** Input material **
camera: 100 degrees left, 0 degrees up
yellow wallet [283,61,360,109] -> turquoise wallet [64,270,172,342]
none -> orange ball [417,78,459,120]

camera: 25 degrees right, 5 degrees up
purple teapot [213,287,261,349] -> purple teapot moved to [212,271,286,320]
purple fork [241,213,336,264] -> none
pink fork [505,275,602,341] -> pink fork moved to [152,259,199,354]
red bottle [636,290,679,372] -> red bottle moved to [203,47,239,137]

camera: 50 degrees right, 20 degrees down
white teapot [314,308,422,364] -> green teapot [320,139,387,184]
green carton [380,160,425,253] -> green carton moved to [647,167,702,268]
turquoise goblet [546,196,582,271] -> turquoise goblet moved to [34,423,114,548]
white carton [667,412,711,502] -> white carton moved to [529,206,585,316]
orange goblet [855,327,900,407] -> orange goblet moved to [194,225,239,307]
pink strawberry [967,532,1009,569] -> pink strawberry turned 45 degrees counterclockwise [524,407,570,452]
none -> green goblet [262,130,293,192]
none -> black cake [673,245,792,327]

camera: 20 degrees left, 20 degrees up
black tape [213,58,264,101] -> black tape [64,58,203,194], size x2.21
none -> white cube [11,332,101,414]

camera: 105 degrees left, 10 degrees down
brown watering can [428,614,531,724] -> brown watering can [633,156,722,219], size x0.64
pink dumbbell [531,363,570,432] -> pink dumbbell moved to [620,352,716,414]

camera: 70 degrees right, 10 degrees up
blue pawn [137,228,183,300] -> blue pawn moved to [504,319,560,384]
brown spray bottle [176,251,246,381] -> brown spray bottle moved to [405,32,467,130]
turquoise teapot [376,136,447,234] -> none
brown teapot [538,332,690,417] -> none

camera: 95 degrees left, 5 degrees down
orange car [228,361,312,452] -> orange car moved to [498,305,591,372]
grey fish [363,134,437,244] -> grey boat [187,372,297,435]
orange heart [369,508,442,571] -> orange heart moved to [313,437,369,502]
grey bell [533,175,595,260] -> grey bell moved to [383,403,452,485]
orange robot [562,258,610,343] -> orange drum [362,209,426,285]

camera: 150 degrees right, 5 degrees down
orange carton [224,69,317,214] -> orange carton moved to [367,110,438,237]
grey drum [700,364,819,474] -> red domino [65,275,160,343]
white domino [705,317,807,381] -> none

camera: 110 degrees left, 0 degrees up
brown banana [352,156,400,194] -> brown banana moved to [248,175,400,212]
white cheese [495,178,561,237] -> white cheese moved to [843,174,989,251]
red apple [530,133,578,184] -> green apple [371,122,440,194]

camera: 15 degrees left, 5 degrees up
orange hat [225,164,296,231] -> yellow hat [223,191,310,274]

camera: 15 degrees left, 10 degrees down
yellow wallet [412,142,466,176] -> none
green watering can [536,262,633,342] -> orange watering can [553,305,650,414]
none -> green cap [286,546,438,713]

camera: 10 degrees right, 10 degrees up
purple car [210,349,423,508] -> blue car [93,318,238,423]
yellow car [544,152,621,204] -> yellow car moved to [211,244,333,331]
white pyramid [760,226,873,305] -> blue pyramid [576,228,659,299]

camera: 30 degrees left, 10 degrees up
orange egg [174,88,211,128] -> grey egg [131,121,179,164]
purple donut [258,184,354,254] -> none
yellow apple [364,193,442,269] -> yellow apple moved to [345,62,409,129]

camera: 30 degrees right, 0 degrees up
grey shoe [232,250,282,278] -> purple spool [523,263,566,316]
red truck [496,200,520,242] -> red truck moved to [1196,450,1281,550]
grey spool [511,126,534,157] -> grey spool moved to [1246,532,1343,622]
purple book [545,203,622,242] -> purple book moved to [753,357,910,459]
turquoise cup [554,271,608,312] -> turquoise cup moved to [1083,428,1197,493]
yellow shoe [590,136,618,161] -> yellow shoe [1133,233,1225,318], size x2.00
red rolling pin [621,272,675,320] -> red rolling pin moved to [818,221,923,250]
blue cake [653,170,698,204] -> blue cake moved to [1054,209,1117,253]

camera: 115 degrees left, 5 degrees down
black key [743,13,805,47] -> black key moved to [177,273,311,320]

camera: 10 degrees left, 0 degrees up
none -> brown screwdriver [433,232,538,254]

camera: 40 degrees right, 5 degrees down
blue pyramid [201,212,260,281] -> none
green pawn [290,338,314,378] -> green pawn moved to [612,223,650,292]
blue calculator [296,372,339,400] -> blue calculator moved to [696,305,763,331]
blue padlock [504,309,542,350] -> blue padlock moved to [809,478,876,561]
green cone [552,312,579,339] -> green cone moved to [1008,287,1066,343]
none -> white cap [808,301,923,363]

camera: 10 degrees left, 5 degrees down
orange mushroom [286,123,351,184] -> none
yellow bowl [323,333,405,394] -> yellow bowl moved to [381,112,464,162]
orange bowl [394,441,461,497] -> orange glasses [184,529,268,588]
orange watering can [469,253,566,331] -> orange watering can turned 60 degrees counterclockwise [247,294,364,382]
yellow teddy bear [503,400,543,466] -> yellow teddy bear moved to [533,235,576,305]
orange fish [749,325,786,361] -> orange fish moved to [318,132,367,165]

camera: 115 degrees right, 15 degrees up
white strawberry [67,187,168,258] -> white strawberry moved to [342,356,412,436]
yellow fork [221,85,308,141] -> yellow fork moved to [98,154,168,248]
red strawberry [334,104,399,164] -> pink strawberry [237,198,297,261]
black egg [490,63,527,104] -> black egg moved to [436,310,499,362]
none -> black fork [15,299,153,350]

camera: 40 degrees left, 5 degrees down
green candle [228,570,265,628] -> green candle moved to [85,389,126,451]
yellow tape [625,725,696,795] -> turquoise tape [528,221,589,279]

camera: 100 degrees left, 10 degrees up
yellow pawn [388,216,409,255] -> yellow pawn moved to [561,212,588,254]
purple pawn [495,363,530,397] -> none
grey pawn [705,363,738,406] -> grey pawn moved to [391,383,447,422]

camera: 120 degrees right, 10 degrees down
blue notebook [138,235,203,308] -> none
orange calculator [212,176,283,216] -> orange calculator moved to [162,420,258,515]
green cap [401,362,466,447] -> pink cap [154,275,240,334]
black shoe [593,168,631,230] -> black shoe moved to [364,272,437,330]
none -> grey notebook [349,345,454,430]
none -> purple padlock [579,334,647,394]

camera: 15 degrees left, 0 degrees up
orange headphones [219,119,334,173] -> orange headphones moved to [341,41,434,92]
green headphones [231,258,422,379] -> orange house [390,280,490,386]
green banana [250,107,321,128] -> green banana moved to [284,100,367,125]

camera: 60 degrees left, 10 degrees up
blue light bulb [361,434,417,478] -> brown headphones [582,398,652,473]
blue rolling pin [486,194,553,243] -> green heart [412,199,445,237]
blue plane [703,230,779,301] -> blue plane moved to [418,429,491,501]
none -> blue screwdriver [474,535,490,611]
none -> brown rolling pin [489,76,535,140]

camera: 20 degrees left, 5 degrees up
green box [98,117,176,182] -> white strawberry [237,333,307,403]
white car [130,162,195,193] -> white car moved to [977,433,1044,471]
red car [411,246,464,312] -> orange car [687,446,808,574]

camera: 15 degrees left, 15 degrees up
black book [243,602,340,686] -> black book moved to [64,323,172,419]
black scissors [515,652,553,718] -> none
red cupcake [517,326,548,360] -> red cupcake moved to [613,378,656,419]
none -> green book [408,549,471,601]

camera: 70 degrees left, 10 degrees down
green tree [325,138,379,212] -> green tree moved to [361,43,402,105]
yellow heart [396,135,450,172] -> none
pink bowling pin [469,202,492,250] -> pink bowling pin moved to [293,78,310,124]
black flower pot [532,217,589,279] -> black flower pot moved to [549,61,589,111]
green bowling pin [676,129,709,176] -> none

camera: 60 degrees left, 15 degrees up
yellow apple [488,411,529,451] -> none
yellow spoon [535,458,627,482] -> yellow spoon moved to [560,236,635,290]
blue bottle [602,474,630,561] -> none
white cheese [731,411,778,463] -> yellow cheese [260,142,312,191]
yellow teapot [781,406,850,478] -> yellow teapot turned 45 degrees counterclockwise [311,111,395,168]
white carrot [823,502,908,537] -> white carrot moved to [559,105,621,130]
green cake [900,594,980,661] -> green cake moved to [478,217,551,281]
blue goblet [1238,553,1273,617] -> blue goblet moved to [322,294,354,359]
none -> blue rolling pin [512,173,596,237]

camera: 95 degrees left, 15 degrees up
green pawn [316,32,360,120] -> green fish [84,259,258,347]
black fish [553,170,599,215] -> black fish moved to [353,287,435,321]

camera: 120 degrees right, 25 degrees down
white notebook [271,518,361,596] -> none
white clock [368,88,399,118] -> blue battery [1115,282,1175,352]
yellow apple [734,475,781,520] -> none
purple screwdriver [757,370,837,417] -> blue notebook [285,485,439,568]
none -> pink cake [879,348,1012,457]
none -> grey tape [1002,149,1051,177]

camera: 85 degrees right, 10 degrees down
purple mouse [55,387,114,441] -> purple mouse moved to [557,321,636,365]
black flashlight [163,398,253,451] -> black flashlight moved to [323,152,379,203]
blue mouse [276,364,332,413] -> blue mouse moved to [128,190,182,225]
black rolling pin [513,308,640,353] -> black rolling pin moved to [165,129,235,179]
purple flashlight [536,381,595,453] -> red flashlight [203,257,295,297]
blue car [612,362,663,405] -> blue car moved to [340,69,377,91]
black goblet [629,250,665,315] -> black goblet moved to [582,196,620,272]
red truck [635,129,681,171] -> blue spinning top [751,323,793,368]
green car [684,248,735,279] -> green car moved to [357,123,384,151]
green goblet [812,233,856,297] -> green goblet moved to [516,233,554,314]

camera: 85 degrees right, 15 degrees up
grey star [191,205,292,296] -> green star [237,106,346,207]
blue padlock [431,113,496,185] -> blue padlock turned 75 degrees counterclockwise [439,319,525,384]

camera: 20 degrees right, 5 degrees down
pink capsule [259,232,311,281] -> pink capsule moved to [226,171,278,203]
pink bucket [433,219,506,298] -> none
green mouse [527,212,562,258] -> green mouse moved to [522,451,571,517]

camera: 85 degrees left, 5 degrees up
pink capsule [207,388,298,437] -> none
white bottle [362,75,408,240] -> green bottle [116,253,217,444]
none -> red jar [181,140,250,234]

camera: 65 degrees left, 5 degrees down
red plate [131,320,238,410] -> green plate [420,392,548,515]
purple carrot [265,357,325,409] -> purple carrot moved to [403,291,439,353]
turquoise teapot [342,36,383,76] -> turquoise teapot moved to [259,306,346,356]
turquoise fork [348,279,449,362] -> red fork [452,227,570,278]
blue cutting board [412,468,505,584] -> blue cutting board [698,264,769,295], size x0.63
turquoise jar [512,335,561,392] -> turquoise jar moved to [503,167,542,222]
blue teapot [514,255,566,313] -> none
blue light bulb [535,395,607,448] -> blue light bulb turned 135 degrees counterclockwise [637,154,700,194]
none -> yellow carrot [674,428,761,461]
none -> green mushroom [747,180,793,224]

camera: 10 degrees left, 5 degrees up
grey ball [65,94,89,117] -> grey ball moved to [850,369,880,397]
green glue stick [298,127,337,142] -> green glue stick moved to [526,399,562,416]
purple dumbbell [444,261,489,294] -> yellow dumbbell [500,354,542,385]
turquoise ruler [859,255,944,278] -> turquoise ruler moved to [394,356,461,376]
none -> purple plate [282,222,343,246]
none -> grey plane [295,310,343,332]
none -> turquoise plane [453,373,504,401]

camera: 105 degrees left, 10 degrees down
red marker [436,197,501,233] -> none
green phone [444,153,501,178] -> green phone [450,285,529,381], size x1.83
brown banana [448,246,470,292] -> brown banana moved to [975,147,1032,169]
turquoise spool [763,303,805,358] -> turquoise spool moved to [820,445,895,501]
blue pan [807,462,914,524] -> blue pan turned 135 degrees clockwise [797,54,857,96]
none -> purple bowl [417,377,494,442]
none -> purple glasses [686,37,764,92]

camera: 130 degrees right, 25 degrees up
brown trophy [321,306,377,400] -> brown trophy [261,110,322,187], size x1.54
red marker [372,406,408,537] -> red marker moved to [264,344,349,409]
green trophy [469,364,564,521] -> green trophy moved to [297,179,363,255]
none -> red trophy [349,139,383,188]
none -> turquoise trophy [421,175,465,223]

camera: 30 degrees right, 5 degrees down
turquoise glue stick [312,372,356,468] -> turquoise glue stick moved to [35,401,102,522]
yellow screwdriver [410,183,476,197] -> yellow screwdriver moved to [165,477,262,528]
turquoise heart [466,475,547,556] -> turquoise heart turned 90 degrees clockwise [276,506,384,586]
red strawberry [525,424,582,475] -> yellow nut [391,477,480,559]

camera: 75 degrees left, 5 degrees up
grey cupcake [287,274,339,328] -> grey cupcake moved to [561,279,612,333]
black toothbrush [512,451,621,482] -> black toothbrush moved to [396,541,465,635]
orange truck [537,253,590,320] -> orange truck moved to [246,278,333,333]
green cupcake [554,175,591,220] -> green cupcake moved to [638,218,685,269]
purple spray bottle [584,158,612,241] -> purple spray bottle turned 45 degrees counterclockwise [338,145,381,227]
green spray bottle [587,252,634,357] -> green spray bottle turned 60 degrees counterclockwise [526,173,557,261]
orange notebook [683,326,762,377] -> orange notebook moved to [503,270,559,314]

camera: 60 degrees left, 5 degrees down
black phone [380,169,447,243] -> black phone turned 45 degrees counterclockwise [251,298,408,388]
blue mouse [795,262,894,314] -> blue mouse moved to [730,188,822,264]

** Task objective **
For the word "capsule", show every line of the entries that holds it.

** Task answer **
pink capsule [259,232,311,281] -> pink capsule moved to [226,171,278,203]
pink capsule [207,388,298,437] -> none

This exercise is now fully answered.